◆ ASSIGNMENT ◆
Write out, word for word, every line from the one containing "R17: 1.8k (GND, N5) -> 1.8k (N9, N12)" through the last line of the records below, both ends included.

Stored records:
----------

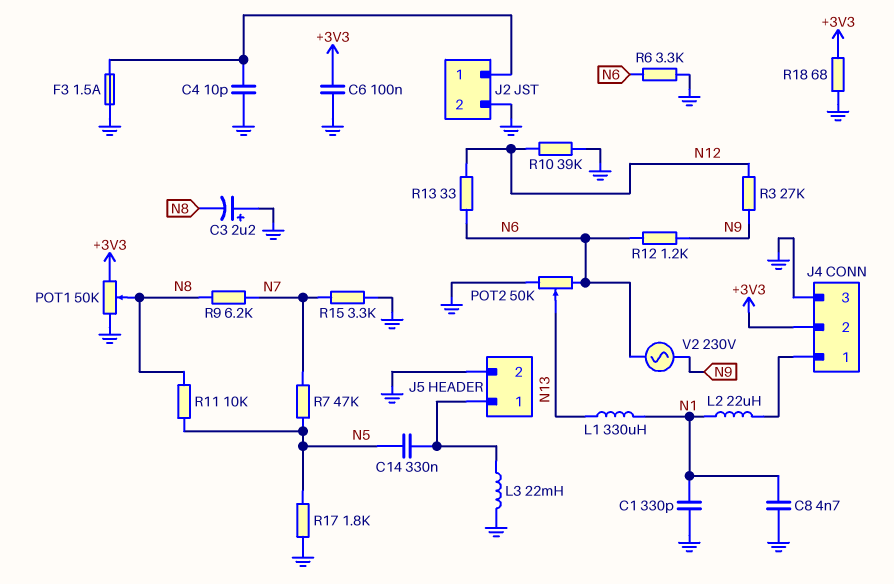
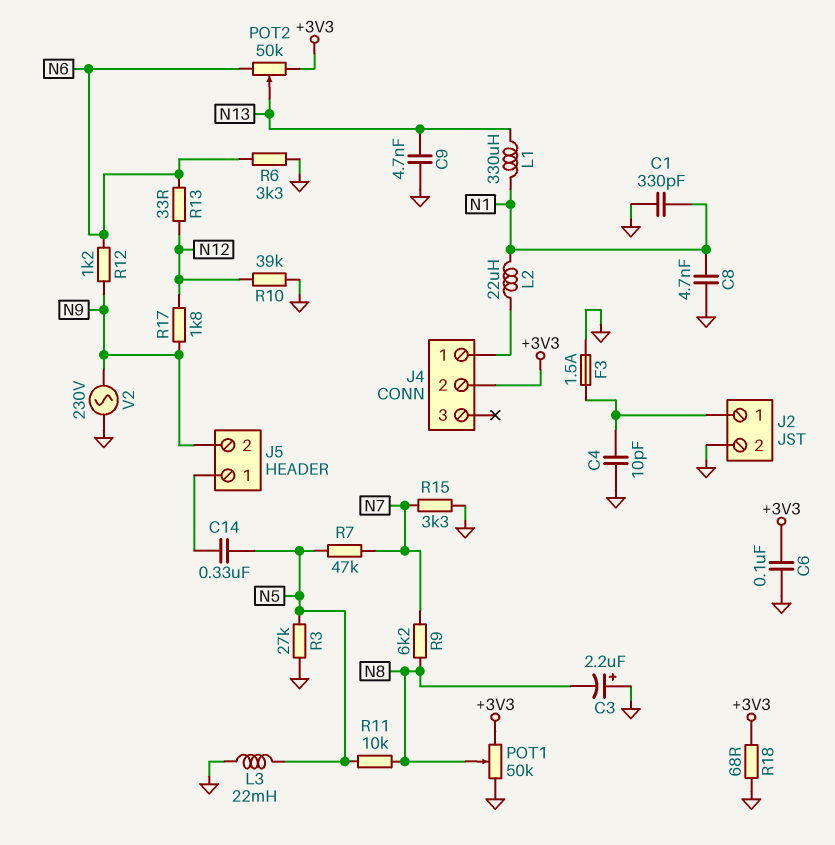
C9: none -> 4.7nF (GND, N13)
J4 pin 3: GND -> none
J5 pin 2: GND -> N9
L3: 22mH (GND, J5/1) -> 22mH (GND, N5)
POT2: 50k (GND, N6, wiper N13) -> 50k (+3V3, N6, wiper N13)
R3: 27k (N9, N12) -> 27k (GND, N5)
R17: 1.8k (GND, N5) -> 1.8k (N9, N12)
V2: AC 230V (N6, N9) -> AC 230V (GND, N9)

----------

◆ RESPONSE FOR THIS EXERCISE ◆
R17: 1.8k (GND, N5) -> 1.8k (N9, N12)
V2: AC 230V (N6, N9) -> AC 230V (GND, N9)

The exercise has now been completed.